> Material provided
******************************

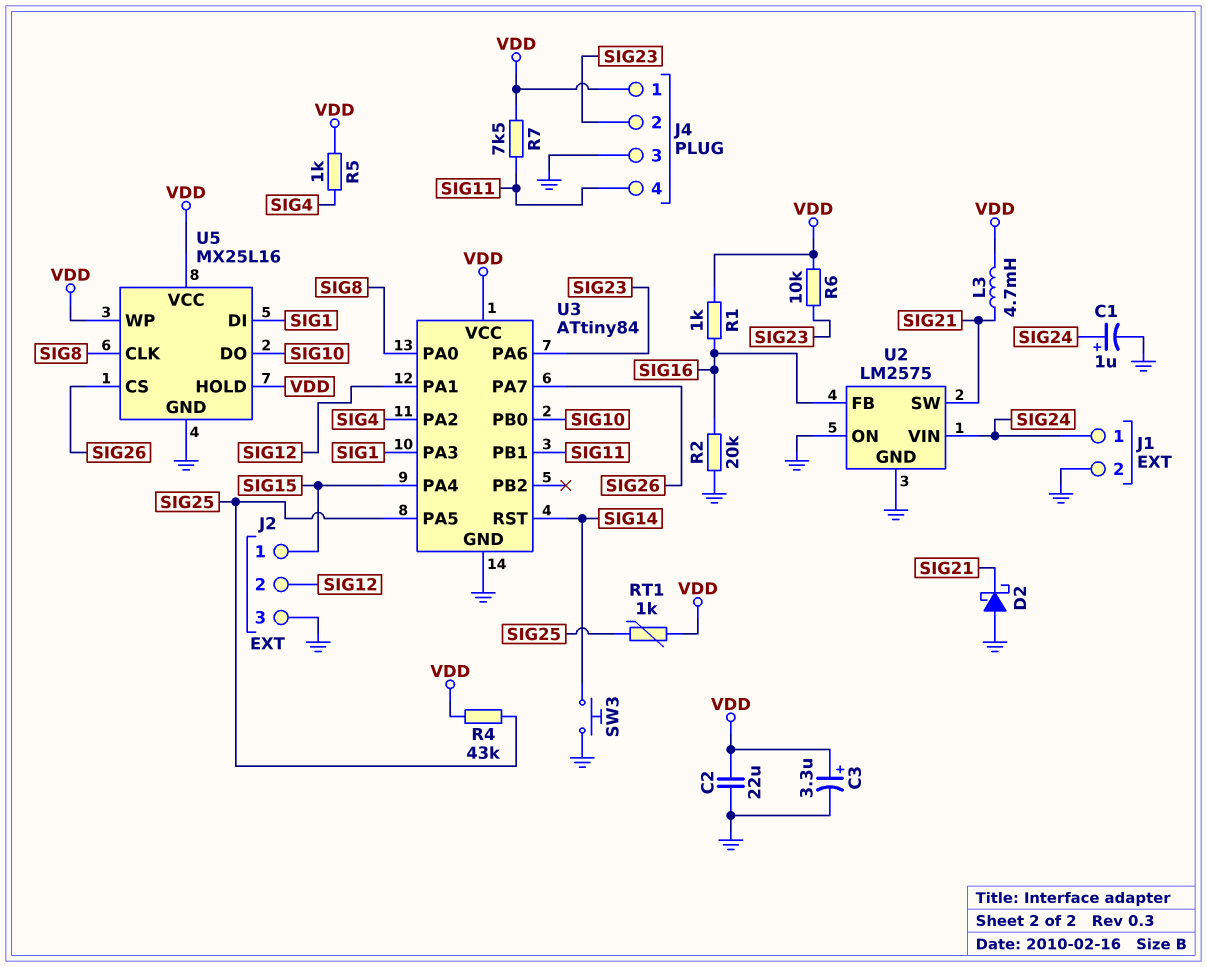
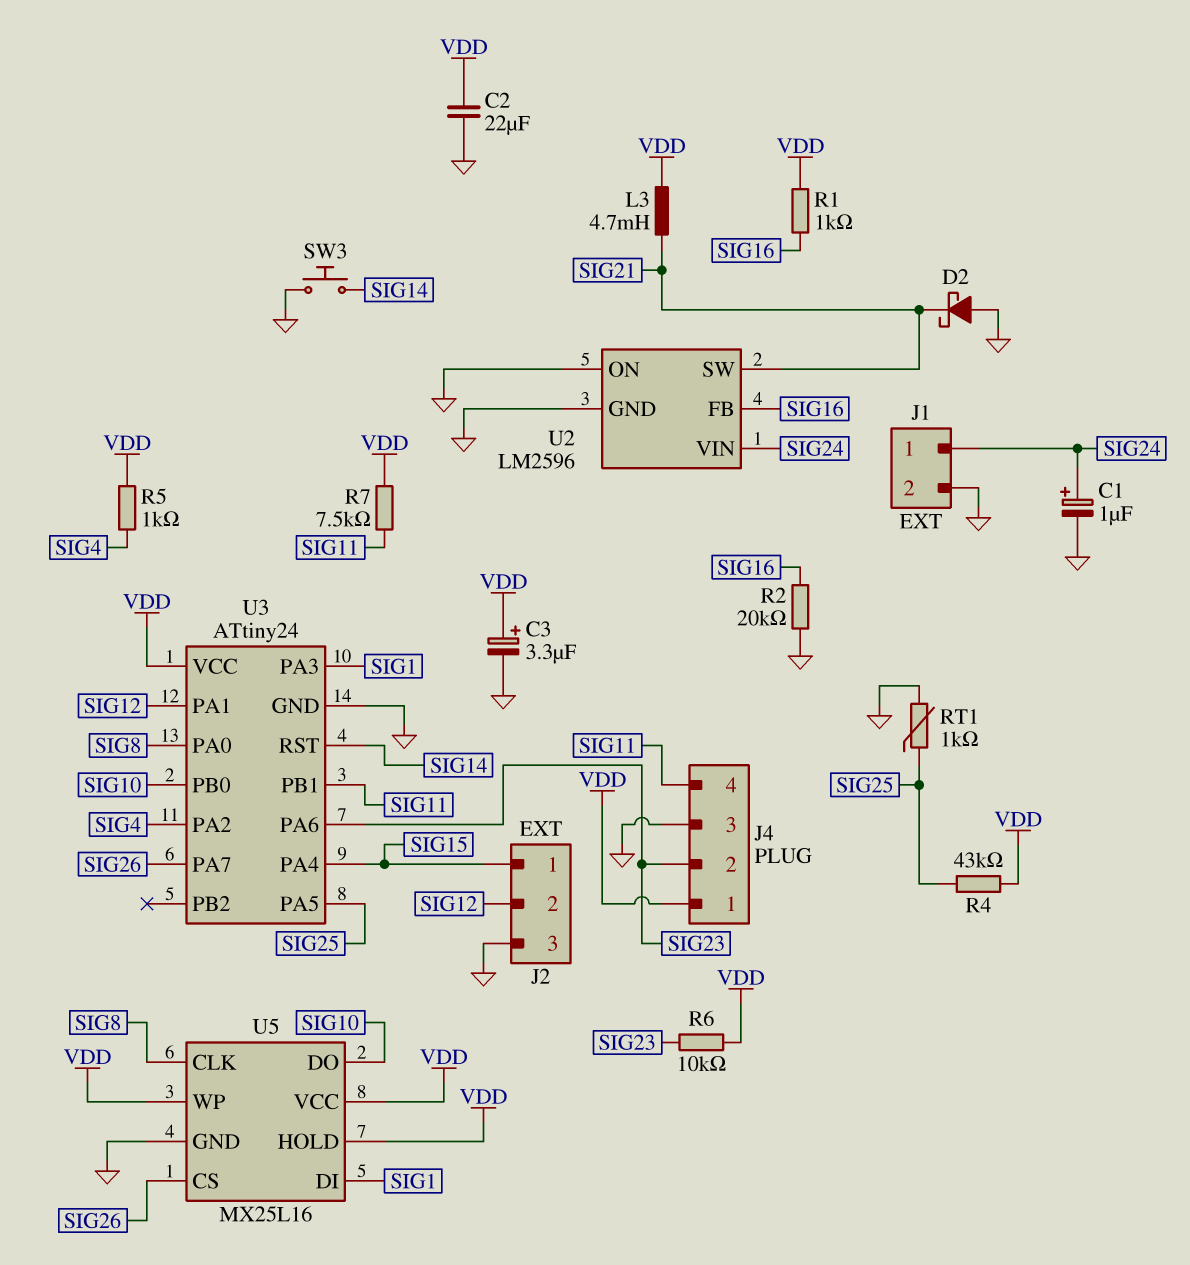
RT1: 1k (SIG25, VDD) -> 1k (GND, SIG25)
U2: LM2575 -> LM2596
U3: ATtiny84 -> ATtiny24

******************************

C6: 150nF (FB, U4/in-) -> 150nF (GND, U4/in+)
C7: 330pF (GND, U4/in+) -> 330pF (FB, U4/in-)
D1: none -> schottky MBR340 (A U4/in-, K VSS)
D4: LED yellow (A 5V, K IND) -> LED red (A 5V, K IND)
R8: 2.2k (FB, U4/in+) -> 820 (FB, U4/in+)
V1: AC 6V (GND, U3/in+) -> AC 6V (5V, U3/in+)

******************************

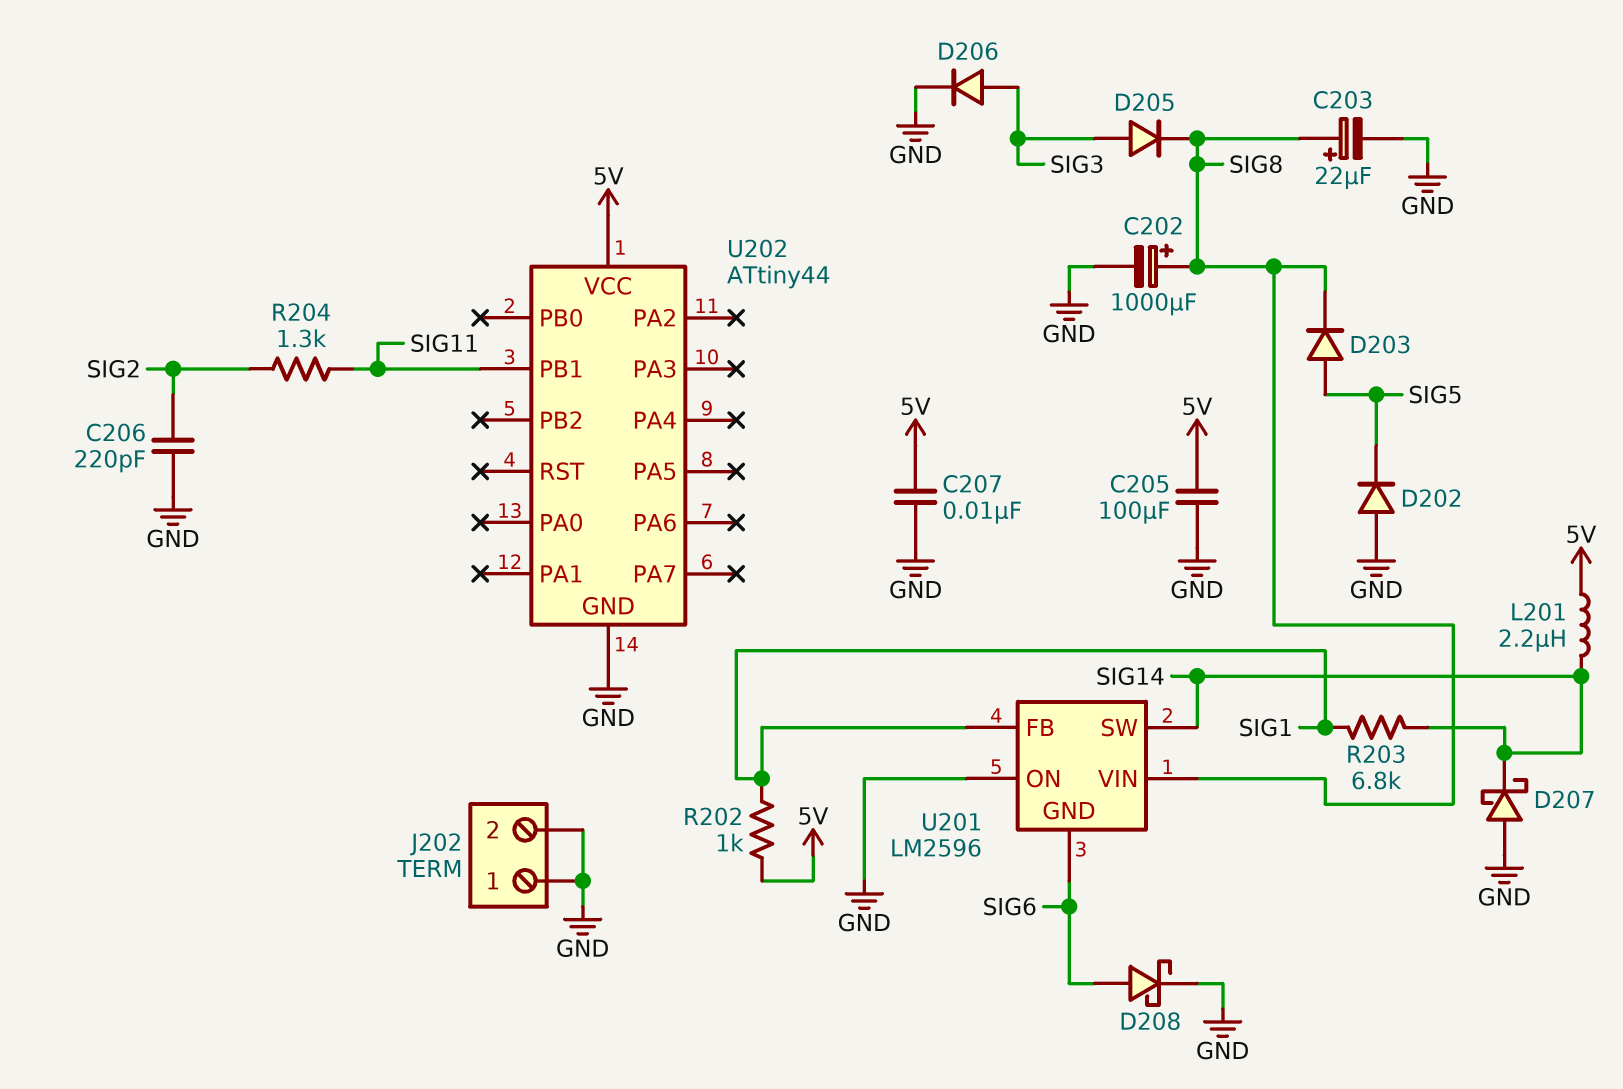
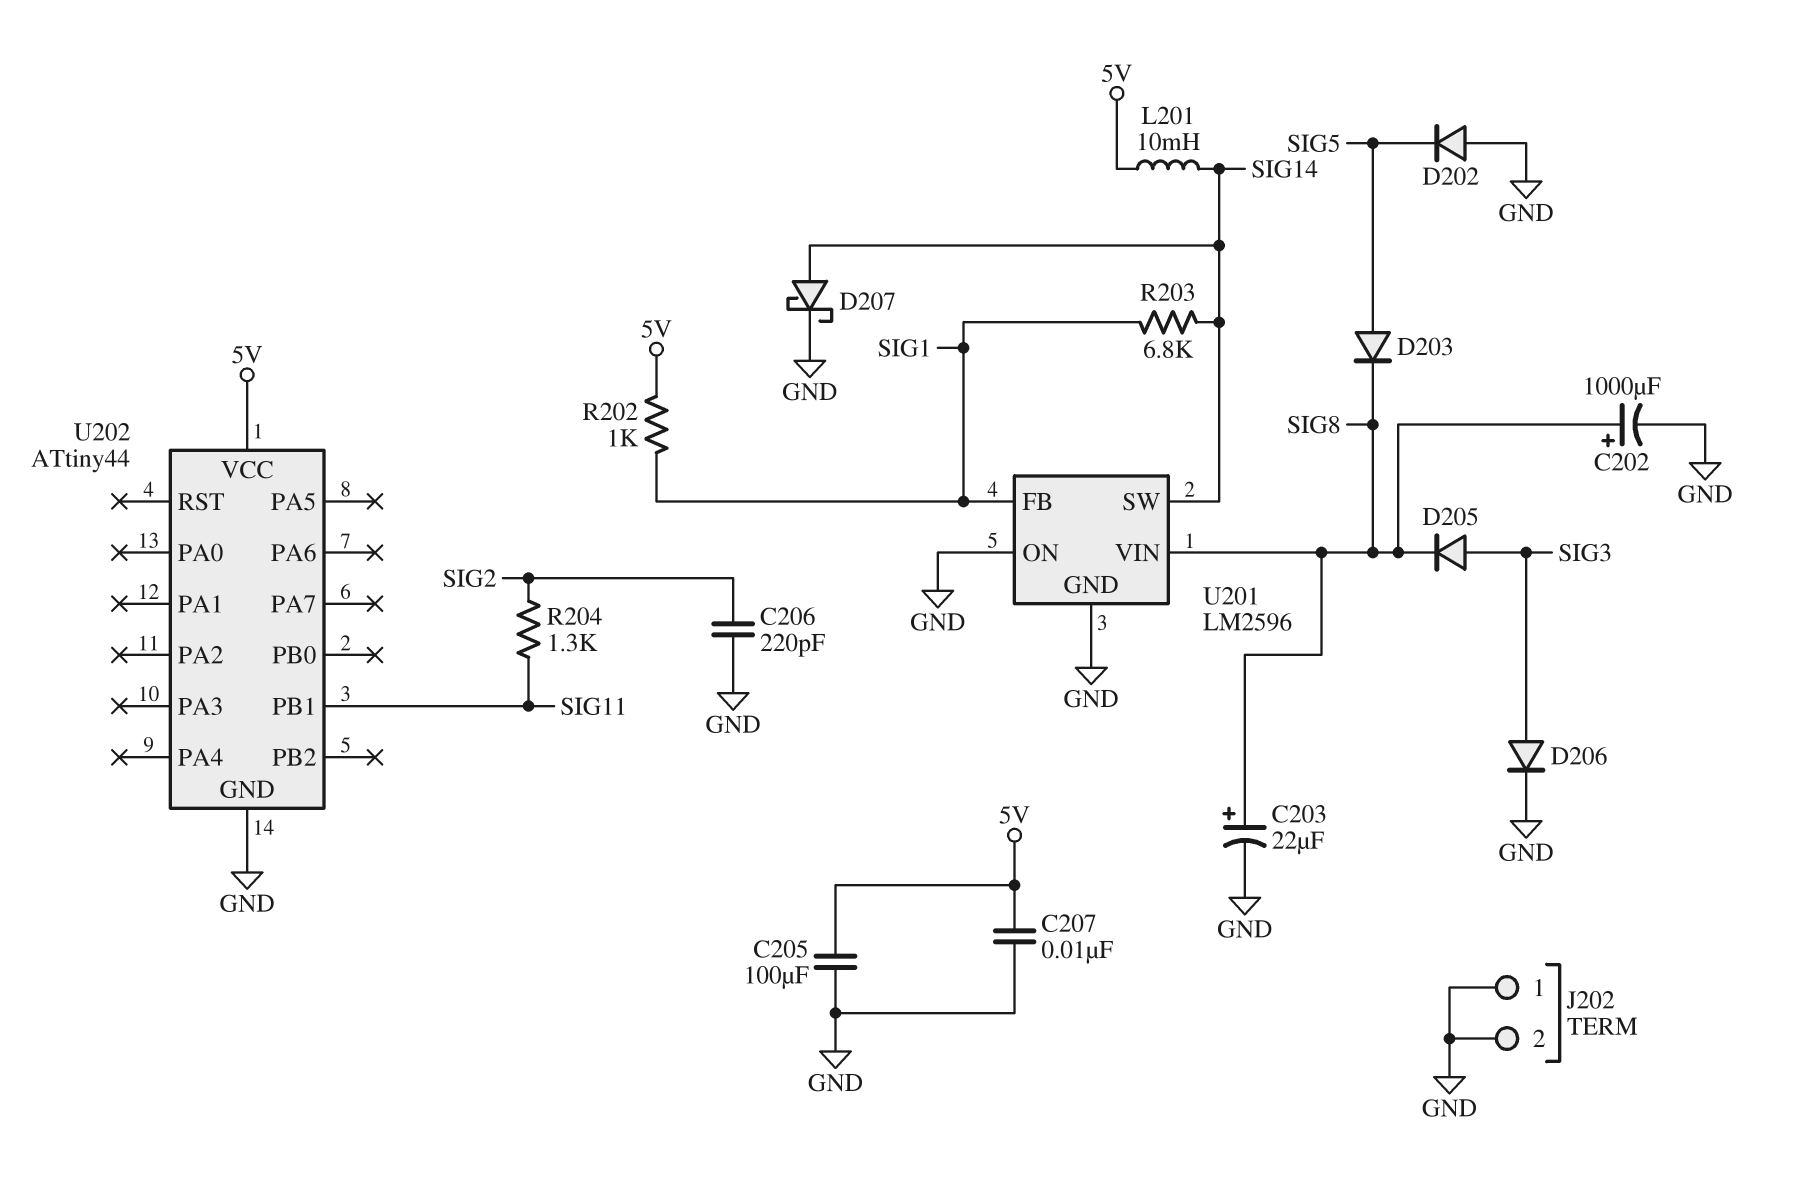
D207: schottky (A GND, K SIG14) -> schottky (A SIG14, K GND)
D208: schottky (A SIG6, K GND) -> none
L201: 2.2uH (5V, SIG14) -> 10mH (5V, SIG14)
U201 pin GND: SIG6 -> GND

******************************

> Your assignment
The response should hold exactly the lines starting at the line with "D1: none -> schottky MBR340 (A U4/in-, K VSS)" and ending at the line with "V1: AC 6V (GND, U3/in+) -> AC 6V (5V, U3/in+)", and no other line of the material above.

> Task result
D1: none -> schottky MBR340 (A U4/in-, K VSS)
D4: LED yellow (A 5V, K IND) -> LED red (A 5V, K IND)
R8: 2.2k (FB, U4/in+) -> 820 (FB, U4/in+)
V1: AC 6V (GND, U3/in+) -> AC 6V (5V, U3/in+)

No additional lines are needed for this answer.